**Source records:**
= = = = =
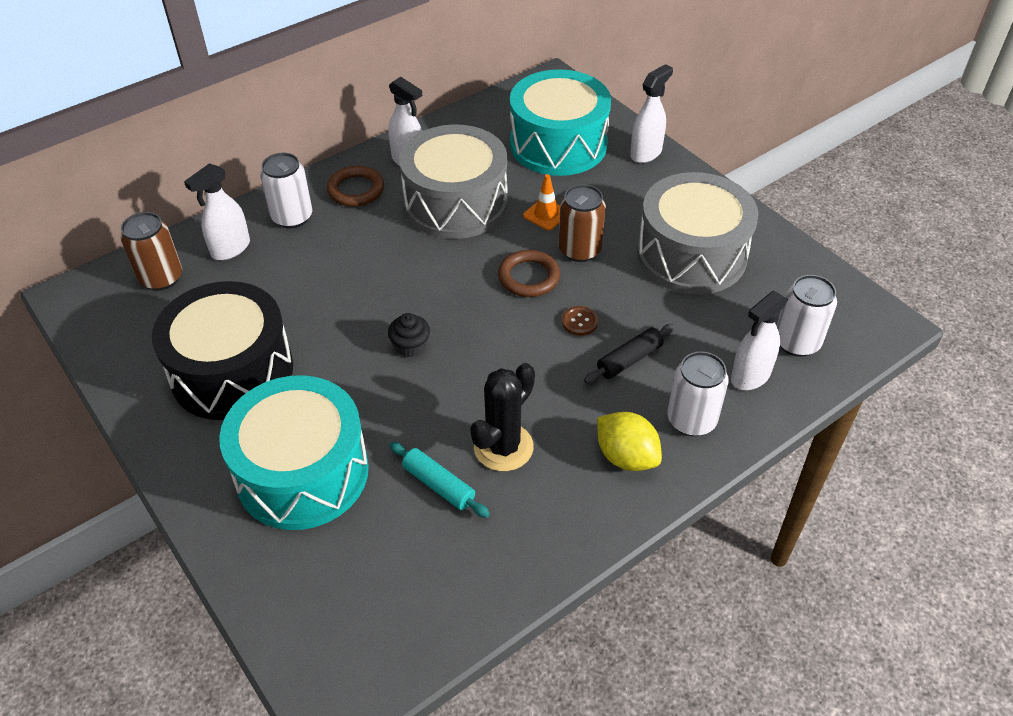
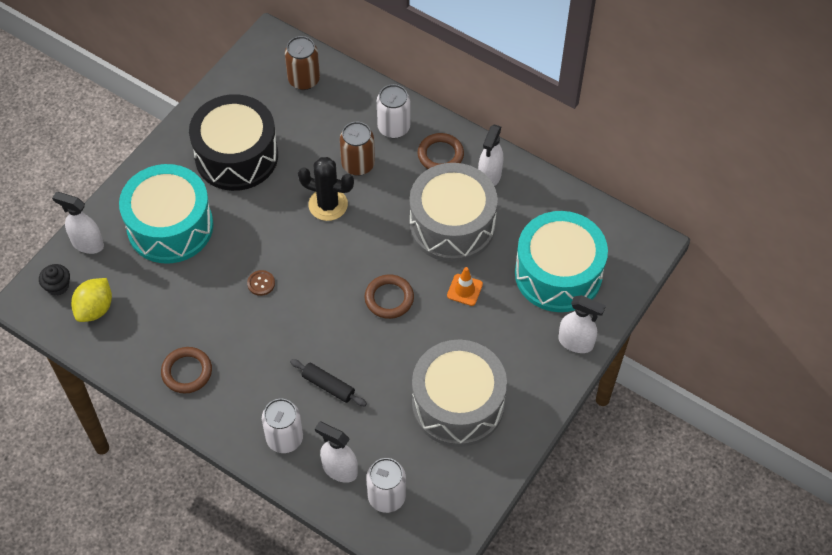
camera: 70 degrees right, 10 degrees up
white spray bottle [184,163,250,260] -> white spray bottle moved to [52,192,104,254]
black cupcake [388,313,430,358] -> black cupcake moved to [39,264,70,296]
turquoise rolling pin [389,442,490,518] -> none
black cactus [470,363,535,471] -> black cactus moved to [298,157,354,221]
brown can [558,184,606,262] -> brown can moved to [340,122,375,176]
brown button [562,306,598,336] -> brown button moved to [247,270,275,296]
yellow lemon [597,412,662,471] -> yellow lemon moved to [71,278,112,322]
none -> brown ring [161,347,212,394]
= = = = =
**What this task involves:** Give back exactly the lines from the one containing "black cupcake [388,313,430,358]" to the end of the material, both ends included.

**Written solution:**
black cupcake [388,313,430,358] -> black cupcake moved to [39,264,70,296]
turquoise rolling pin [389,442,490,518] -> none
black cactus [470,363,535,471] -> black cactus moved to [298,157,354,221]
brown can [558,184,606,262] -> brown can moved to [340,122,375,176]
brown button [562,306,598,336] -> brown button moved to [247,270,275,296]
yellow lemon [597,412,662,471] -> yellow lemon moved to [71,278,112,322]
none -> brown ring [161,347,212,394]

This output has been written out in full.